» **YOUR TASK**
Among the lines below, copy exactly those from the one with "V1: AC 24V (W1, W5) -> 5V (plus W1, minus W5)" through the one with "R1: 10k (RESET, VIN) -> 10k (RESET, VS)", counting both ends.
=== PROVIDED ENTRIES ===
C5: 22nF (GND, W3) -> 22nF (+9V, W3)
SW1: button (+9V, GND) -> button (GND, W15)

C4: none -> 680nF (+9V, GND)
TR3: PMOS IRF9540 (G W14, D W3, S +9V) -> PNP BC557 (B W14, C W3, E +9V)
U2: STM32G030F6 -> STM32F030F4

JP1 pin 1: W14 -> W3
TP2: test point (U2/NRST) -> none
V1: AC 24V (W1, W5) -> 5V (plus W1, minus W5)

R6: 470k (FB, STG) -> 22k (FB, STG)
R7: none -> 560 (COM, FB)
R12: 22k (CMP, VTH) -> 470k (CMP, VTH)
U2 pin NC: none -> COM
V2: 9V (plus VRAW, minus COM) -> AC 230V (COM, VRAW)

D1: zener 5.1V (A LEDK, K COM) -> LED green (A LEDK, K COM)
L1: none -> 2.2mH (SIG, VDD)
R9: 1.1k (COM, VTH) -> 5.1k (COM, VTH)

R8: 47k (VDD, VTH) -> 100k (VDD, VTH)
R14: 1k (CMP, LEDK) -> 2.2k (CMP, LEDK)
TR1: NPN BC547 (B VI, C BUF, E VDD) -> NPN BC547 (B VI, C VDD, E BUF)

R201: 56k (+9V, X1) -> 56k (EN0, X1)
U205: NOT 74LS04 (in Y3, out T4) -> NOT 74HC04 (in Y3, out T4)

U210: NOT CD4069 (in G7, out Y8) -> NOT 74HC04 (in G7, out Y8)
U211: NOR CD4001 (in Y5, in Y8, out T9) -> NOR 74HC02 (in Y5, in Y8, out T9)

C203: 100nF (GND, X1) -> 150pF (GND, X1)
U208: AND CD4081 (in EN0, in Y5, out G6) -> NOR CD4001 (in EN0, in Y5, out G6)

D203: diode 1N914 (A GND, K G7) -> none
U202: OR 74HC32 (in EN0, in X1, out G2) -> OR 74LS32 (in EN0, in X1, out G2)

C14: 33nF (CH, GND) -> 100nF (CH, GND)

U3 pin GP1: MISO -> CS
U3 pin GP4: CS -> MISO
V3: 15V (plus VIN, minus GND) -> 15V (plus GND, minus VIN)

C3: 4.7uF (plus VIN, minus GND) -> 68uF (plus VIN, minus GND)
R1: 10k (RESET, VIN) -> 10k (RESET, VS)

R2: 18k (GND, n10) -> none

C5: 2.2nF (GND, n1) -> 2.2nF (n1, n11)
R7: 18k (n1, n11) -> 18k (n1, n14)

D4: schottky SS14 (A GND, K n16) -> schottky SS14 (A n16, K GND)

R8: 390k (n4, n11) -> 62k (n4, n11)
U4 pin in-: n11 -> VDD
===
» **RESULT OF THIS EXERCISE**
V1: AC 24V (W1, W5) -> 5V (plus W1, minus W5)

R6: 470k (FB, STG) -> 22k (FB, STG)
R7: none -> 560 (COM, FB)
R12: 22k (CMP, VTH) -> 470k (CMP, VTH)
U2 pin NC: none -> COM
V2: 9V (plus VRAW, minus COM) -> AC 230V (COM, VRAW)

D1: zener 5.1V (A LEDK, K COM) -> LED green (A LEDK, K COM)
L1: none -> 2.2mH (SIG, VDD)
R9: 1.1k (COM, VTH) -> 5.1k (COM, VTH)

R8: 47k (VDD, VTH) -> 100k (VDD, VTH)
R14: 1k (CMP, LEDK) -> 2.2k (CMP, LEDK)
TR1: NPN BC547 (B VI, C BUF, E VDD) -> NPN BC547 (B VI, C VDD, E BUF)

R201: 56k (+9V, X1) -> 56k (EN0, X1)
U205: NOT 74LS04 (in Y3, out T4) -> NOT 74HC04 (in Y3, out T4)

U210: NOT CD4069 (in G7, out Y8) -> NOT 74HC04 (in G7, out Y8)
U211: NOR CD4001 (in Y5, in Y8, out T9) -> NOR 74HC02 (in Y5, in Y8, out T9)

C203: 100nF (GND, X1) -> 150pF (GND, X1)
U208: AND CD4081 (in EN0, in Y5, out G6) -> NOR CD4001 (in EN0, in Y5, out G6)

D203: diode 1N914 (A GND, K G7) -> none
U202: OR 74HC32 (in EN0, in X1, out G2) -> OR 74LS32 (in EN0, in X1, out G2)

C14: 33nF (CH, GND) -> 100nF (CH, GND)

U3 pin GP1: MISO -> CS
U3 pin GP4: CS -> MISO
V3: 15V (plus VIN, minus GND) -> 15V (plus GND, minus VIN)

C3: 4.7uF (plus VIN, minus GND) -> 68uF (plus VIN, minus GND)
R1: 10k (RESET, VIN) -> 10k (RESET, VS)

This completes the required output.